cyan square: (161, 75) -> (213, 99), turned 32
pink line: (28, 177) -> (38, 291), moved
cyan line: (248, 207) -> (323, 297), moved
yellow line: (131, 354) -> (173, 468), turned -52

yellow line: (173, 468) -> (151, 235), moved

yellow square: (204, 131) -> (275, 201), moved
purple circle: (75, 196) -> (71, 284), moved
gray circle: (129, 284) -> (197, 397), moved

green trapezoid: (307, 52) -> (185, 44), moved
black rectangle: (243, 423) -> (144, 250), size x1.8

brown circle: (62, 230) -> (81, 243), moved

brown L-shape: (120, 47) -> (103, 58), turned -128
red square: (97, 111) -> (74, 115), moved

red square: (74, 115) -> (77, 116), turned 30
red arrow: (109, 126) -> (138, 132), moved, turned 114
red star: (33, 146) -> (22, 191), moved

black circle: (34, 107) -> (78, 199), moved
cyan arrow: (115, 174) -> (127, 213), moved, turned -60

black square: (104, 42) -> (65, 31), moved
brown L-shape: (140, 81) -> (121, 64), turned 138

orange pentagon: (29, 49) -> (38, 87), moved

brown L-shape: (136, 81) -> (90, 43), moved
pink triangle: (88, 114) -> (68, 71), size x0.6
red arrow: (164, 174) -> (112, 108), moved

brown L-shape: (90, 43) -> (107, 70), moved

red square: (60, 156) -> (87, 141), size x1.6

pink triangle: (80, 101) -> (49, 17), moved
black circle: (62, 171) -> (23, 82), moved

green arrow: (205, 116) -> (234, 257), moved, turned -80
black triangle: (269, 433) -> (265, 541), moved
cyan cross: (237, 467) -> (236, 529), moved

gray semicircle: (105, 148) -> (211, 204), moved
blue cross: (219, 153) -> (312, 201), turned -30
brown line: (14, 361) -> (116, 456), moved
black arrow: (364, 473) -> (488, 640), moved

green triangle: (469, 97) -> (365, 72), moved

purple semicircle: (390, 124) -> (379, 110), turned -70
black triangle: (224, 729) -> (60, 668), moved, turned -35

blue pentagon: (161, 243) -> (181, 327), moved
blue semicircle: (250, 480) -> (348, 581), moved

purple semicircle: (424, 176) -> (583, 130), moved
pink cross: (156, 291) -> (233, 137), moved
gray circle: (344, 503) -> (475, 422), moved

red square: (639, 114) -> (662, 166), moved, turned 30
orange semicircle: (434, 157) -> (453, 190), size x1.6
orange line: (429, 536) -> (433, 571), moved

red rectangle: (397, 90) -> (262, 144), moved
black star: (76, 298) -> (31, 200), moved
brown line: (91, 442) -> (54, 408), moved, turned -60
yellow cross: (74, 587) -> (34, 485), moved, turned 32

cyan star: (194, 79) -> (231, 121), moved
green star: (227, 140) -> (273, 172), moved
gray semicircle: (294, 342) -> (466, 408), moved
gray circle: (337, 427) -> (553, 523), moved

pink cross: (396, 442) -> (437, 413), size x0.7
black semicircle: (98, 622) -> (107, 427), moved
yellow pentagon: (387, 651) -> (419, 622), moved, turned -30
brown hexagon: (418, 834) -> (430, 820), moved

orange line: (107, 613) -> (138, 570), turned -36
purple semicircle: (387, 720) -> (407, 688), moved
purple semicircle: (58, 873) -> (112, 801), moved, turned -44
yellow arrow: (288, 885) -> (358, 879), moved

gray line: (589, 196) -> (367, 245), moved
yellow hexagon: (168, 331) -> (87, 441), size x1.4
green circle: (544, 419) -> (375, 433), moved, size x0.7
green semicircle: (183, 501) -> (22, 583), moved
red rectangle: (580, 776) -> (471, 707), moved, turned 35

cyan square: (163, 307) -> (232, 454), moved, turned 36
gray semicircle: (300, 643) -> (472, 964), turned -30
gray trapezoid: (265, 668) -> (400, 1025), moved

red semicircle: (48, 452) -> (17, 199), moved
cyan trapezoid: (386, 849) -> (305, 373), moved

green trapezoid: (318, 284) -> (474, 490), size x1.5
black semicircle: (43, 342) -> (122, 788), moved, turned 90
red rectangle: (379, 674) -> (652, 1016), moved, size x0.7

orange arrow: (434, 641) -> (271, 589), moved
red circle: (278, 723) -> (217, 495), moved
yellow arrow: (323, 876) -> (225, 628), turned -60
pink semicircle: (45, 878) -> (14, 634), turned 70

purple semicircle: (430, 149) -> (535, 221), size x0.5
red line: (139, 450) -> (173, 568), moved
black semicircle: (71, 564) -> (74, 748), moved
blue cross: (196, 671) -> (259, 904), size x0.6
○ ○ ○ ○
Look above for the line with "gray circle: (337, 427) -> (553, 523), moved" and the line with "purple semicircle: (387, 720)". Retype those two lines and every line between them exactly, adding nothing.

gray circle: (337, 427) -> (553, 523), moved

pink cross: (396, 442) -> (437, 413), size x0.7
black semicircle: (98, 622) -> (107, 427), moved
yellow pentagon: (387, 651) -> (419, 622), moved, turned -30
brown hexagon: (418, 834) -> (430, 820), moved

orange line: (107, 613) -> (138, 570), turned -36
purple semicircle: (387, 720) -> (407, 688), moved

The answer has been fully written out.